_THE PROBLEM:_ Set down exactly each line of the entries below, beginning at the one that contains "U1 pin in-: NET4 -> NET12" and ending at the last, and no others.

---

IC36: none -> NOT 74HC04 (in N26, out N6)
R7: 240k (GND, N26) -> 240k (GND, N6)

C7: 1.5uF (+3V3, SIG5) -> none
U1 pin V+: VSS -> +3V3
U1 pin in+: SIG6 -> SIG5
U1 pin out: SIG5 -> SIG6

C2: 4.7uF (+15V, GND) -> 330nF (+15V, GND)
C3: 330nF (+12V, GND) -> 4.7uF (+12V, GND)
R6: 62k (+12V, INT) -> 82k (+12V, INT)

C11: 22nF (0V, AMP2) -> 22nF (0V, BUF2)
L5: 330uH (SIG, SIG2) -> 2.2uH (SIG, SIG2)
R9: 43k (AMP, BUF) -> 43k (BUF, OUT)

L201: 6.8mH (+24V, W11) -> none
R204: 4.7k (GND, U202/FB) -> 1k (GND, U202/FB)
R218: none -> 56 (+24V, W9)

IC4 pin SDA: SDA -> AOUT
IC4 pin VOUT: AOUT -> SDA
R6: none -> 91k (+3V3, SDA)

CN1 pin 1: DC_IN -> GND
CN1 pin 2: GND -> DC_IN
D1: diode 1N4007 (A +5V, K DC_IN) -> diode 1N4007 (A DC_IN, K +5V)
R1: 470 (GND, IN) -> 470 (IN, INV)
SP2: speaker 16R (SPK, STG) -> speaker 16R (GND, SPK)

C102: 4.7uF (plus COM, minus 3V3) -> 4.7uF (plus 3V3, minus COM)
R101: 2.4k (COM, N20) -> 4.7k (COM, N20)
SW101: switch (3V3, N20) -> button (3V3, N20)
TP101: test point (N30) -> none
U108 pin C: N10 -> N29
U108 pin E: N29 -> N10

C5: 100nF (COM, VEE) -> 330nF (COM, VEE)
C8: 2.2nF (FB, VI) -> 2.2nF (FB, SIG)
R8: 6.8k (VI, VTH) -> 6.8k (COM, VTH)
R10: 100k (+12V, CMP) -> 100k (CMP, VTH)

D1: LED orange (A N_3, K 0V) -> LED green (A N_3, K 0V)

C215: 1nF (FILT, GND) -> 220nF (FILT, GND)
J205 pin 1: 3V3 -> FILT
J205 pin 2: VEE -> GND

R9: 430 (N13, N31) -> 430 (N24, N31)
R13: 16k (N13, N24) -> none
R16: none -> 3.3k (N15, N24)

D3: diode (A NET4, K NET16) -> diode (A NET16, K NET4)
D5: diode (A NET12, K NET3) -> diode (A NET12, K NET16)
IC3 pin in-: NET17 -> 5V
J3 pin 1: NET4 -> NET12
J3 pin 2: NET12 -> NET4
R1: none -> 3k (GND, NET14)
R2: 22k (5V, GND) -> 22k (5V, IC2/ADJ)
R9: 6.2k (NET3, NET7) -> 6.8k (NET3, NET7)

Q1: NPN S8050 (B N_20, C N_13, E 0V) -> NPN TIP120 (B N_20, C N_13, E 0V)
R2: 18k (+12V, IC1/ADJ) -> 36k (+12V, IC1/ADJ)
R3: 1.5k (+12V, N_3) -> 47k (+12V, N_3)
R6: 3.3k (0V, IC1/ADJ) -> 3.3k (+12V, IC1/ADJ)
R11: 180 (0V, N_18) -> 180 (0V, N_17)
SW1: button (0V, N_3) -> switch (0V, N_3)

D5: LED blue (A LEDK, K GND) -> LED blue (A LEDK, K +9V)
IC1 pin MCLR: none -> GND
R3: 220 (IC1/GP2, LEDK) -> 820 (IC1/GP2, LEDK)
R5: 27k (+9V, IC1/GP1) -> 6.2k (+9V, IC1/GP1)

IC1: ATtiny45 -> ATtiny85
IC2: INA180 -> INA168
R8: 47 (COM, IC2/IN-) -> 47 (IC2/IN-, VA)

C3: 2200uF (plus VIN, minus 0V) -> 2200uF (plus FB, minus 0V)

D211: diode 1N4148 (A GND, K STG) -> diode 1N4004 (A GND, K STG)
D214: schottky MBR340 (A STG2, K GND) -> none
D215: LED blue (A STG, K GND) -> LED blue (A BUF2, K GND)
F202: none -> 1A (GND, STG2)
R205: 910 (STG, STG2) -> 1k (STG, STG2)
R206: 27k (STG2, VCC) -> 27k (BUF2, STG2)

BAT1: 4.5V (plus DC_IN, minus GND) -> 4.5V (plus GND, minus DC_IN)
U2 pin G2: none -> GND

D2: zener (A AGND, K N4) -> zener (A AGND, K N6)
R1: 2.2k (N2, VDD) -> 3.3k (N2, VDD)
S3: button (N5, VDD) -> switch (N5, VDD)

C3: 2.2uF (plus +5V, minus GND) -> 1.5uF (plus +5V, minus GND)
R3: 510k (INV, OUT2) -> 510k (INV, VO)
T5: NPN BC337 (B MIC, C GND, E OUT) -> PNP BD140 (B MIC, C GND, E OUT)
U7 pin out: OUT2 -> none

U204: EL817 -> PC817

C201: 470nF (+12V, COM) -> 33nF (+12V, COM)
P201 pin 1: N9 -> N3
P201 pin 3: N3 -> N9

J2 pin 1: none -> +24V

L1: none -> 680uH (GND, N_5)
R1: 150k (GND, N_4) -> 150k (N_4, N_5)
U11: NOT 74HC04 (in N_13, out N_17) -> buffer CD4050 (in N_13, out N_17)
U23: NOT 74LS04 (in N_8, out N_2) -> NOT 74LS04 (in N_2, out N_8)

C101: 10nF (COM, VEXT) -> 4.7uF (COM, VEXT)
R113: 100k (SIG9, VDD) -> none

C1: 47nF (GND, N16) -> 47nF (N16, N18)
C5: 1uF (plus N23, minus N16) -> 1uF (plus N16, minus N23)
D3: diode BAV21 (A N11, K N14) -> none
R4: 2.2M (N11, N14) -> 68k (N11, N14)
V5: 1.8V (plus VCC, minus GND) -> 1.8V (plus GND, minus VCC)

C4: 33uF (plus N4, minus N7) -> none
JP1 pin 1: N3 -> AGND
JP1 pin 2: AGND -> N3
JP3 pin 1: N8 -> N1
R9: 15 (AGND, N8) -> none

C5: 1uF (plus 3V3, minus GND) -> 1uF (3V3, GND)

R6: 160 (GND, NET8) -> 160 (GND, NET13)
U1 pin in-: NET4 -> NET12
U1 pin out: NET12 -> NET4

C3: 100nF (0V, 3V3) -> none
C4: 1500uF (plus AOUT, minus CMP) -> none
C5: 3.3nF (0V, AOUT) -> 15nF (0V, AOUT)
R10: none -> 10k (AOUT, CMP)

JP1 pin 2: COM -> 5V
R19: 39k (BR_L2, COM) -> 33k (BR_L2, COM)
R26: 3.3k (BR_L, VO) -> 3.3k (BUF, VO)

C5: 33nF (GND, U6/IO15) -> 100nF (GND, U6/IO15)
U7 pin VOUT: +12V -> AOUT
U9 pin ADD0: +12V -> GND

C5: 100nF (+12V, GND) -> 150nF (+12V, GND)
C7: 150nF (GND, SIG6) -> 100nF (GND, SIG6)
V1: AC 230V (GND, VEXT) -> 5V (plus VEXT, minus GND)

---

_FINISHED EXERCISE:_
U1 pin in-: NET4 -> NET12
U1 pin out: NET12 -> NET4

C3: 100nF (0V, 3V3) -> none
C4: 1500uF (plus AOUT, minus CMP) -> none
C5: 3.3nF (0V, AOUT) -> 15nF (0V, AOUT)
R10: none -> 10k (AOUT, CMP)

JP1 pin 2: COM -> 5V
R19: 39k (BR_L2, COM) -> 33k (BR_L2, COM)
R26: 3.3k (BR_L, VO) -> 3.3k (BUF, VO)

C5: 33nF (GND, U6/IO15) -> 100nF (GND, U6/IO15)
U7 pin VOUT: +12V -> AOUT
U9 pin ADD0: +12V -> GND

C5: 100nF (+12V, GND) -> 150nF (+12V, GND)
C7: 150nF (GND, SIG6) -> 100nF (GND, SIG6)
V1: AC 230V (GND, VEXT) -> 5V (plus VEXT, minus GND)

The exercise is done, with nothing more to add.